WORK ITEM
An exact repetition of all the entries that follow is required.

Segment Start: SOURCE DATA

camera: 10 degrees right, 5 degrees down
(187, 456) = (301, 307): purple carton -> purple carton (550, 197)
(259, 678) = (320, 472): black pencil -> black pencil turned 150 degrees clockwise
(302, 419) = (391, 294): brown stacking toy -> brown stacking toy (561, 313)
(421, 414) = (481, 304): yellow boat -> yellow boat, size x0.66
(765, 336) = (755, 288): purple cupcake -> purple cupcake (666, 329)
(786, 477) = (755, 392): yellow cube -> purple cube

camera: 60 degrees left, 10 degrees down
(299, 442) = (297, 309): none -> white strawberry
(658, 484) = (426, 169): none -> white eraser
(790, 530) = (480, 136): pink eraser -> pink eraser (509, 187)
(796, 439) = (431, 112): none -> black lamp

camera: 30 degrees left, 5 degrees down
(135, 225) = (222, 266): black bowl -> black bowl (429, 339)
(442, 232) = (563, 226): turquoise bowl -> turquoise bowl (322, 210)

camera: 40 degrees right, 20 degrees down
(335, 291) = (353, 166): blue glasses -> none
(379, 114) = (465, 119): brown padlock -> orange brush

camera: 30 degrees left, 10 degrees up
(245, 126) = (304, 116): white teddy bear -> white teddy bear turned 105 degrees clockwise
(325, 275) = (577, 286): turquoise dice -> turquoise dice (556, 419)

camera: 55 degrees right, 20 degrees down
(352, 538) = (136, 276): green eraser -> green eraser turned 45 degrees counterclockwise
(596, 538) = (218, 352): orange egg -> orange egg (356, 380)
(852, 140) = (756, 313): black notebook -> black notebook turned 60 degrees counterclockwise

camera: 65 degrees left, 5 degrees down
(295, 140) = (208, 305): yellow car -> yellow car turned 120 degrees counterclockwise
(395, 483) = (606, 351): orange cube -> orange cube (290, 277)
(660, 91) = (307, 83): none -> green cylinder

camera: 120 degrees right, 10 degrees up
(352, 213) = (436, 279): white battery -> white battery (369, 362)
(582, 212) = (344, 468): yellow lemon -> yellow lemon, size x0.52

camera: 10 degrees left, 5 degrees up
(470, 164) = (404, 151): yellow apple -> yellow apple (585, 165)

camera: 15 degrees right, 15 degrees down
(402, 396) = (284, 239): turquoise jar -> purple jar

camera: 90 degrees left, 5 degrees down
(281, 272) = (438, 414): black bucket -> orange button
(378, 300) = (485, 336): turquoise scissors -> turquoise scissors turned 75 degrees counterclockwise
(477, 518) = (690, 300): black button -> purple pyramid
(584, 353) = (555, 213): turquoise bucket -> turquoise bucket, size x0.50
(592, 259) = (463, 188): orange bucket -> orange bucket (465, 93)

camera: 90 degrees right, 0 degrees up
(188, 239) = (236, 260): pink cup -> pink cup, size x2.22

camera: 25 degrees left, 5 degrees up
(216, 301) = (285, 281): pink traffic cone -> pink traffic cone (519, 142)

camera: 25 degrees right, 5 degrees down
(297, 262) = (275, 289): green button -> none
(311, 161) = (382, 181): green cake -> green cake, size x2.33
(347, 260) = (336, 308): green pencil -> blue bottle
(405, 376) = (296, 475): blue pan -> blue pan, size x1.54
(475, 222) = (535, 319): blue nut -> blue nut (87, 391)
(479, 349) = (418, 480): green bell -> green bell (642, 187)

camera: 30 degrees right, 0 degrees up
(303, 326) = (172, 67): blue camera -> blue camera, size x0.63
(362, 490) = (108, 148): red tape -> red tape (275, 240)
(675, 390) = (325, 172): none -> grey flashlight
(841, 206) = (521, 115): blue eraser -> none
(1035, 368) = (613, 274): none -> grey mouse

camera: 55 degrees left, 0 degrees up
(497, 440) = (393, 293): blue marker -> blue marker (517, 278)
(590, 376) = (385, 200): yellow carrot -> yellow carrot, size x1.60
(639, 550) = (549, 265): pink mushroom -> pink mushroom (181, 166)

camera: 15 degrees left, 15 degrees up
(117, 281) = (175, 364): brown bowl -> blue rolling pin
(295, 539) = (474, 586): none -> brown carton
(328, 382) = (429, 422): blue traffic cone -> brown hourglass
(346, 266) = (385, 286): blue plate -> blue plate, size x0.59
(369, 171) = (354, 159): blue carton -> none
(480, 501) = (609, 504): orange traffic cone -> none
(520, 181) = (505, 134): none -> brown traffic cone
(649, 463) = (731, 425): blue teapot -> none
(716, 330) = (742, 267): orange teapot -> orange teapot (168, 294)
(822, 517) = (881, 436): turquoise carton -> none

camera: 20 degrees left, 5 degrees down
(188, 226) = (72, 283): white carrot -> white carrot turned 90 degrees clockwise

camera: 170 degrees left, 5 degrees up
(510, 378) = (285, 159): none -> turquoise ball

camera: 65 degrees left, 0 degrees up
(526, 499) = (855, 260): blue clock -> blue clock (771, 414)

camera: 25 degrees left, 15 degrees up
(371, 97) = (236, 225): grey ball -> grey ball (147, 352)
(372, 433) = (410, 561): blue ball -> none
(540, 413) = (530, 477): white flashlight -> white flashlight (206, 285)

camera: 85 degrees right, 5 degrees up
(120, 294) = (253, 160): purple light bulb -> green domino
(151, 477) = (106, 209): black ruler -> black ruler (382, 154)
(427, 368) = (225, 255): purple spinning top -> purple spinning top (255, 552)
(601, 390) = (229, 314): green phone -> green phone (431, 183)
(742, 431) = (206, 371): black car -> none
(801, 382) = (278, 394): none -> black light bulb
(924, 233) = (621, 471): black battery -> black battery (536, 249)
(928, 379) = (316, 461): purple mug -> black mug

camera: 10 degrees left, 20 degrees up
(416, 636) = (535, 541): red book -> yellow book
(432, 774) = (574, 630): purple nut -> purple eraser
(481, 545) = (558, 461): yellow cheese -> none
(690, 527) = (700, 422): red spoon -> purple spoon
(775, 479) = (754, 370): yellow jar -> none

Segment End: SOURCE DATA

EXPECTED OUTPUT
camera: 10 degrees right, 5 degrees down
(187, 456) = (301, 307): purple carton -> purple carton (550, 197)
(259, 678) = (320, 472): black pencil -> black pencil turned 150 degrees clockwise
(302, 419) = (391, 294): brown stacking toy -> brown stacking toy (561, 313)
(421, 414) = (481, 304): yellow boat -> yellow boat, size x0.66
(765, 336) = (755, 288): purple cupcake -> purple cupcake (666, 329)
(786, 477) = (755, 392): yellow cube -> purple cube

camera: 60 degrees left, 10 degrees down
(299, 442) = (297, 309): none -> white strawberry
(658, 484) = (426, 169): none -> white eraser
(790, 530) = (480, 136): pink eraser -> pink eraser (509, 187)
(796, 439) = (431, 112): none -> black lamp

camera: 30 degrees left, 5 degrees down
(135, 225) = (222, 266): black bowl -> black bowl (429, 339)
(442, 232) = (563, 226): turquoise bowl -> turquoise bowl (322, 210)

camera: 40 degrees right, 20 degrees down
(335, 291) = (353, 166): blue glasses -> none
(379, 114) = (465, 119): brown padlock -> orange brush

camera: 30 degrees left, 10 degrees up
(245, 126) = (304, 116): white teddy bear -> white teddy bear turned 105 degrees clockwise
(325, 275) = (577, 286): turquoise dice -> turquoise dice (556, 419)

camera: 55 degrees right, 20 degrees down
(352, 538) = (136, 276): green eraser -> green eraser turned 45 degrees counterclockwise
(596, 538) = (218, 352): orange egg -> orange egg (356, 380)
(852, 140) = (756, 313): black notebook -> black notebook turned 60 degrees counterclockwise

camera: 65 degrees left, 5 degrees down
(295, 140) = (208, 305): yellow car -> yellow car turned 120 degrees counterclockwise
(395, 483) = (606, 351): orange cube -> orange cube (290, 277)
(660, 91) = (307, 83): none -> green cylinder

camera: 120 degrees right, 10 degrees up
(352, 213) = (436, 279): white battery -> white battery (369, 362)
(582, 212) = (344, 468): yellow lemon -> yellow lemon, size x0.52

camera: 10 degrees left, 5 degrees up
(470, 164) = (404, 151): yellow apple -> yellow apple (585, 165)

camera: 15 degrees right, 15 degrees down
(402, 396) = (284, 239): turquoise jar -> purple jar

camera: 90 degrees left, 5 degrees down
(281, 272) = (438, 414): black bucket -> orange button
(378, 300) = (485, 336): turquoise scissors -> turquoise scissors turned 75 degrees counterclockwise
(477, 518) = (690, 300): black button -> purple pyramid
(584, 353) = (555, 213): turquoise bucket -> turquoise bucket, size x0.50
(592, 259) = (463, 188): orange bucket -> orange bucket (465, 93)

camera: 90 degrees right, 0 degrees up
(188, 239) = (236, 260): pink cup -> pink cup, size x2.22

camera: 25 degrees left, 5 degrees up
(216, 301) = (285, 281): pink traffic cone -> pink traffic cone (519, 142)

camera: 25 degrees right, 5 degrees down
(297, 262) = (275, 289): green button -> none
(311, 161) = (382, 181): green cake -> green cake, size x2.33
(347, 260) = (336, 308): green pencil -> blue bottle
(405, 376) = (296, 475): blue pan -> blue pan, size x1.54
(475, 222) = (535, 319): blue nut -> blue nut (87, 391)
(479, 349) = (418, 480): green bell -> green bell (642, 187)

camera: 30 degrees right, 0 degrees up
(303, 326) = (172, 67): blue camera -> blue camera, size x0.63
(362, 490) = (108, 148): red tape -> red tape (275, 240)
(675, 390) = (325, 172): none -> grey flashlight
(841, 206) = (521, 115): blue eraser -> none
(1035, 368) = (613, 274): none -> grey mouse

camera: 55 degrees left, 0 degrees up
(497, 440) = (393, 293): blue marker -> blue marker (517, 278)
(590, 376) = (385, 200): yellow carrot -> yellow carrot, size x1.60
(639, 550) = (549, 265): pink mushroom -> pink mushroom (181, 166)

camera: 15 degrees left, 15 degrees up
(117, 281) = (175, 364): brown bowl -> blue rolling pin
(295, 539) = (474, 586): none -> brown carton
(328, 382) = (429, 422): blue traffic cone -> brown hourglass
(346, 266) = (385, 286): blue plate -> blue plate, size x0.59
(369, 171) = (354, 159): blue carton -> none
(480, 501) = (609, 504): orange traffic cone -> none
(520, 181) = (505, 134): none -> brown traffic cone
(649, 463) = (731, 425): blue teapot -> none
(716, 330) = (742, 267): orange teapot -> orange teapot (168, 294)
(822, 517) = (881, 436): turquoise carton -> none

camera: 20 degrees left, 5 degrees down
(188, 226) = (72, 283): white carrot -> white carrot turned 90 degrees clockwise

camera: 170 degrees left, 5 degrees up
(510, 378) = (285, 159): none -> turquoise ball

camera: 65 degrees left, 0 degrees up
(526, 499) = (855, 260): blue clock -> blue clock (771, 414)

camera: 25 degrees left, 15 degrees up
(371, 97) = (236, 225): grey ball -> grey ball (147, 352)
(372, 433) = (410, 561): blue ball -> none
(540, 413) = (530, 477): white flashlight -> white flashlight (206, 285)

camera: 85 degrees right, 5 degrees up
(120, 294) = (253, 160): purple light bulb -> green domino
(151, 477) = (106, 209): black ruler -> black ruler (382, 154)
(427, 368) = (225, 255): purple spinning top -> purple spinning top (255, 552)
(601, 390) = (229, 314): green phone -> green phone (431, 183)
(742, 431) = (206, 371): black car -> none
(801, 382) = (278, 394): none -> black light bulb
(924, 233) = (621, 471): black battery -> black battery (536, 249)
(928, 379) = (316, 461): purple mug -> black mug

camera: 10 degrees left, 20 degrees up
(416, 636) = (535, 541): red book -> yellow book
(432, 774) = (574, 630): purple nut -> purple eraser
(481, 545) = (558, 461): yellow cheese -> none
(690, 527) = (700, 422): red spoon -> purple spoon
(775, 479) = (754, 370): yellow jar -> none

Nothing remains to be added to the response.